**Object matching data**
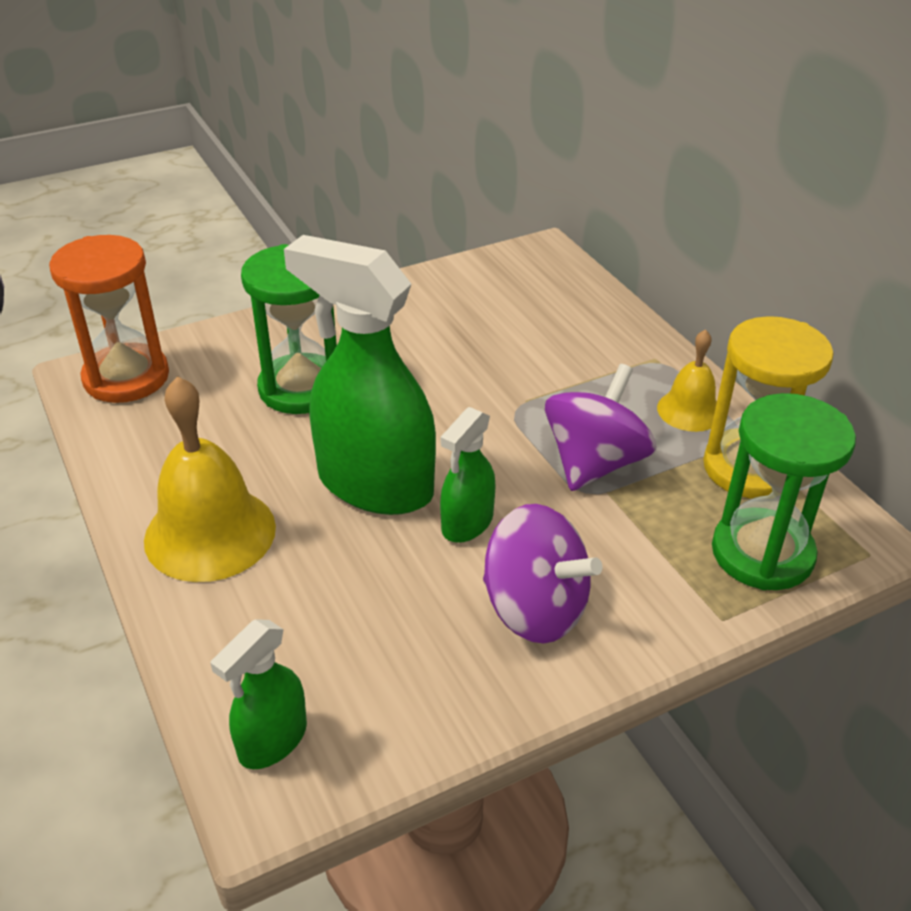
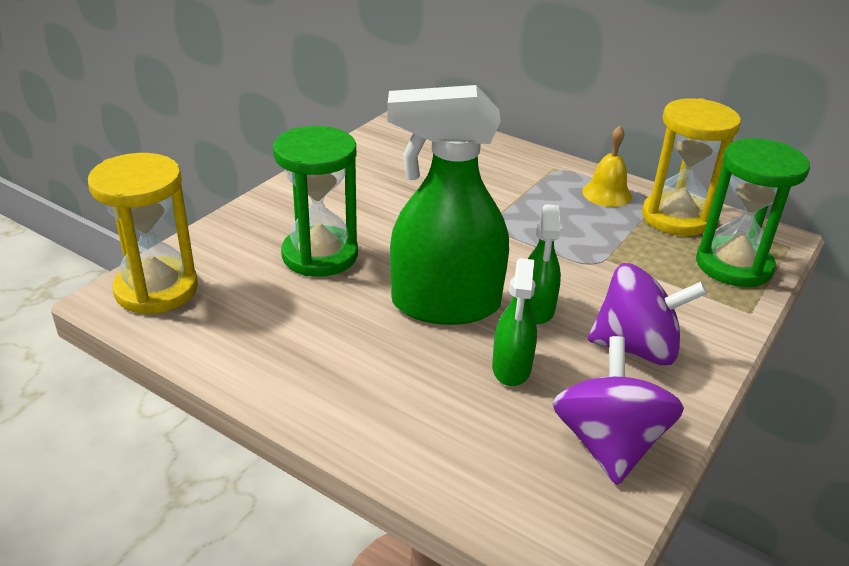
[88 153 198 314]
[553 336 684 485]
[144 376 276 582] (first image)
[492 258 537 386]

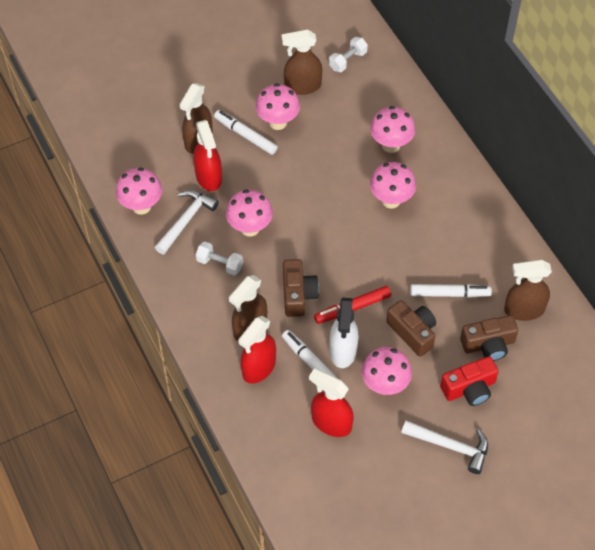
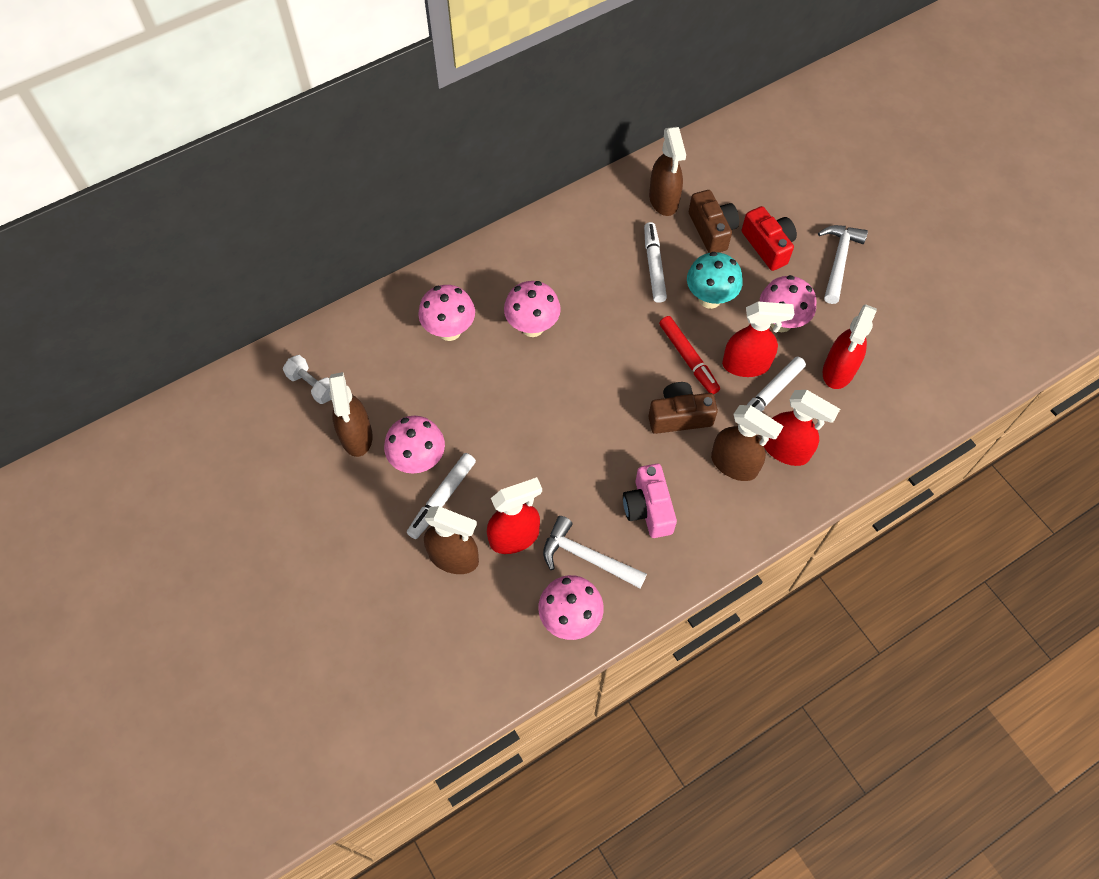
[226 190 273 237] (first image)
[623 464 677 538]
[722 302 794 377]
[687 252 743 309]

---

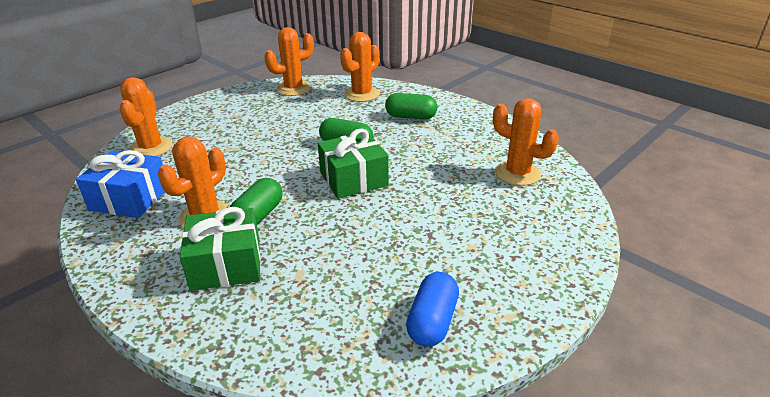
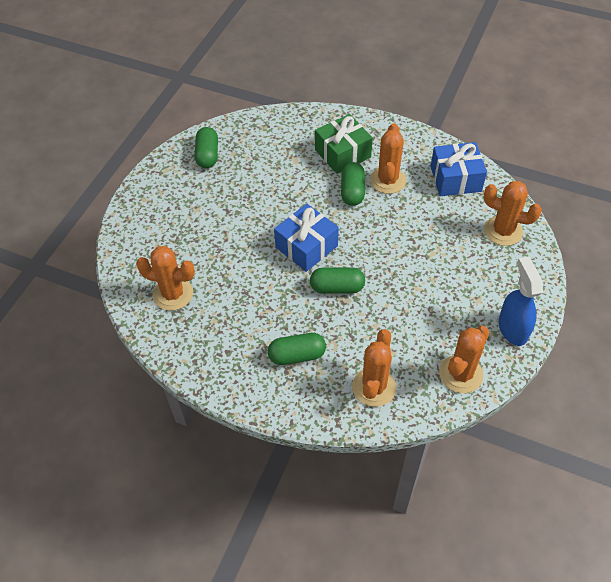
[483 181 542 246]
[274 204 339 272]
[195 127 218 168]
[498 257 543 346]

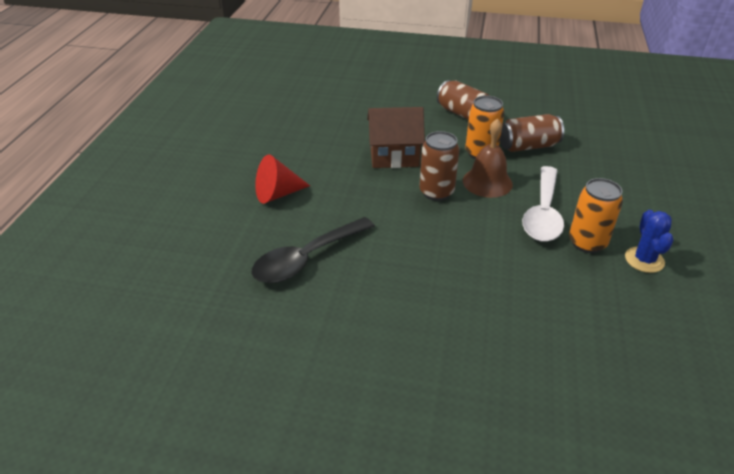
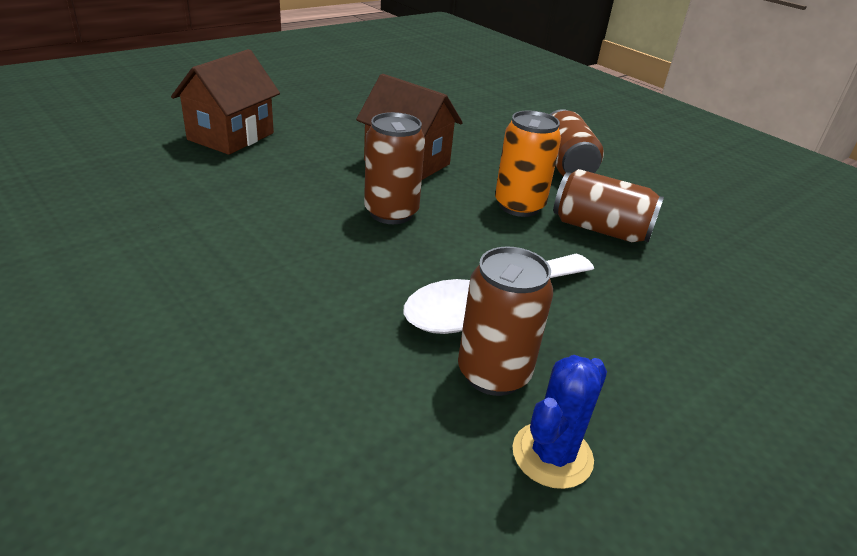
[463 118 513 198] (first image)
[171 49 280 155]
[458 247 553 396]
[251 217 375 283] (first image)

**Your goal**
Look through the entries above. Copy each line in which the string "image" occurs.

**Task answer**
[144 376 276 582] (first image)
[226 190 273 237] (first image)
[463 118 513 198] (first image)
[251 217 375 283] (first image)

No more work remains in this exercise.